→ EXERCISE DATA:

__________________________________________________

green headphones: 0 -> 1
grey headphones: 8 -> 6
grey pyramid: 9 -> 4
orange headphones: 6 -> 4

__________________________________________________

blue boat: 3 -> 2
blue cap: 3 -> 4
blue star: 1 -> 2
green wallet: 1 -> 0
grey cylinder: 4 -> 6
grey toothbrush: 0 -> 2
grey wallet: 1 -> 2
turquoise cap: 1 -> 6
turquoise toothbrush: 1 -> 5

__________________________________________________

→ PROMPT: Please give back, exactly as it stands above, the stretch from the line with "green headphones: 0 -> 1" through the line with "orange headphones: 6 -> 4", and no line outside it.

→ REPLY:
green headphones: 0 -> 1
grey headphones: 8 -> 6
grey pyramid: 9 -> 4
orange headphones: 6 -> 4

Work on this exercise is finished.